WHAT YOU SHOULD DO » Pictures aside, quote the whole listing exactly.

------------------------

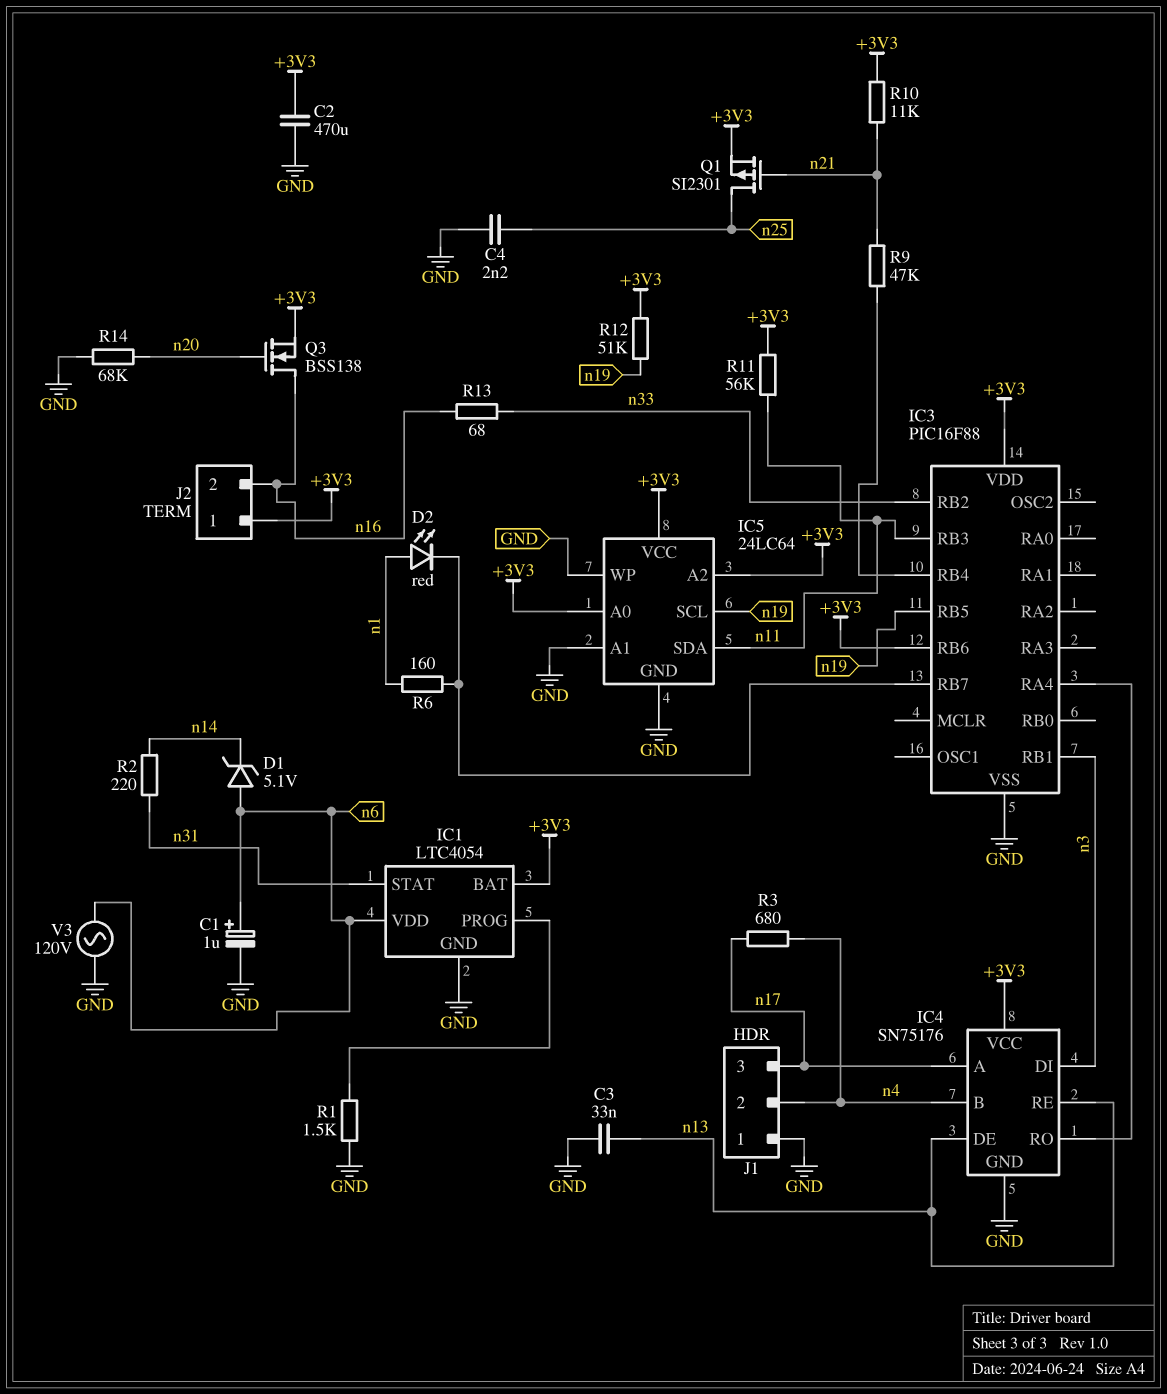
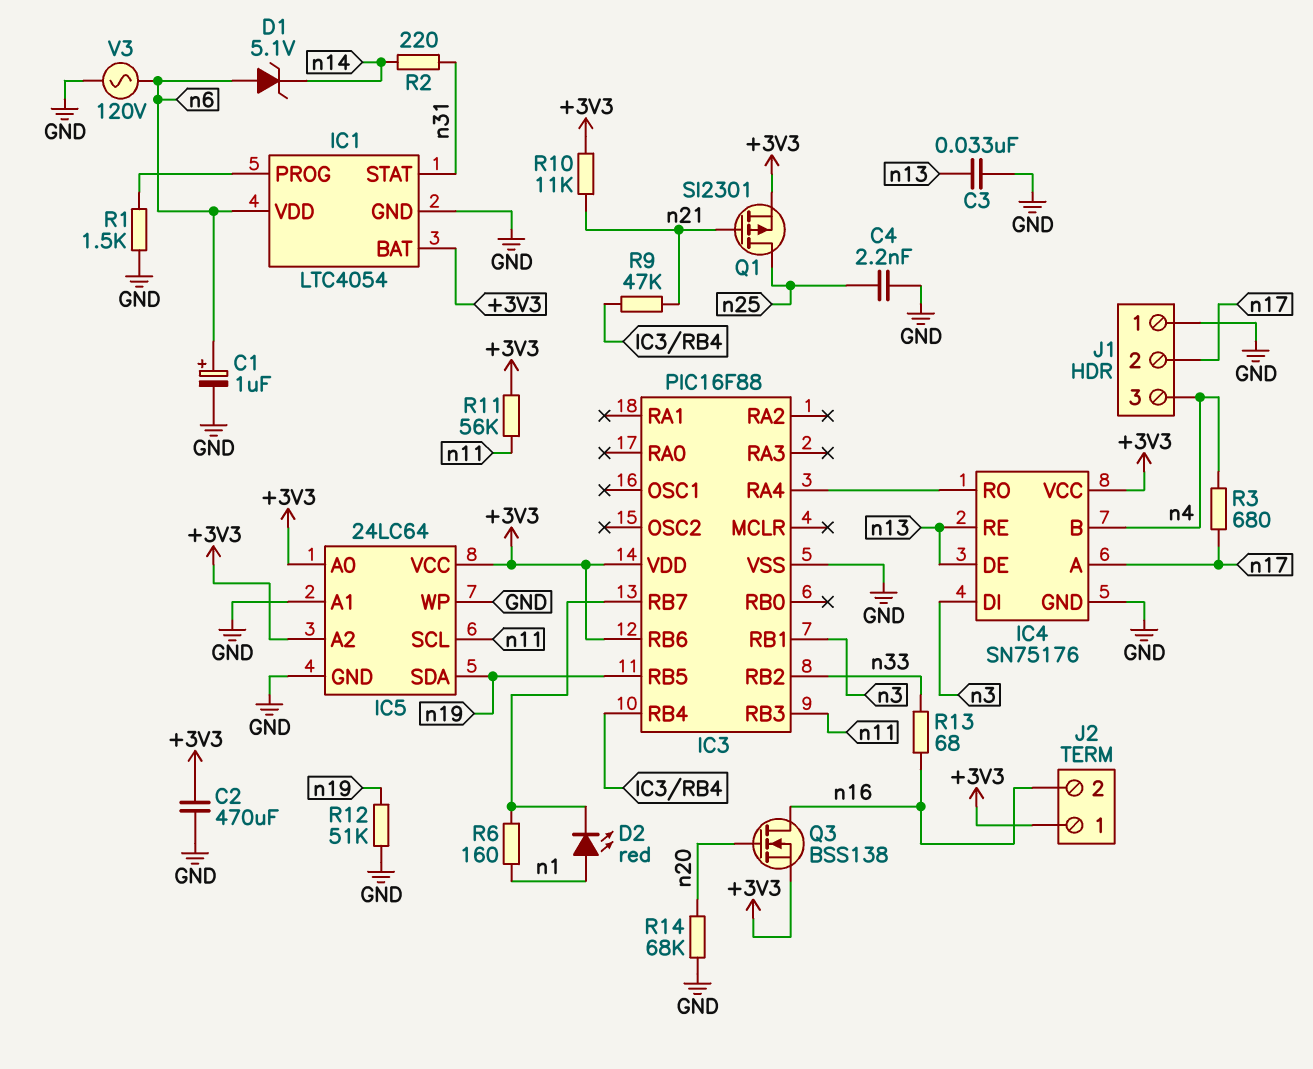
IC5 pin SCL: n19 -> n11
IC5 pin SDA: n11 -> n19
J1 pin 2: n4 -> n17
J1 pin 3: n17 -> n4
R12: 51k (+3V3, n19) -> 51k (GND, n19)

------------------------

SOLUTION FOR THIS PROBLEM »
IC5 pin SCL: n19 -> n11
IC5 pin SDA: n11 -> n19
J1 pin 2: n4 -> n17
J1 pin 3: n17 -> n4
R12: 51k (+3V3, n19) -> 51k (GND, n19)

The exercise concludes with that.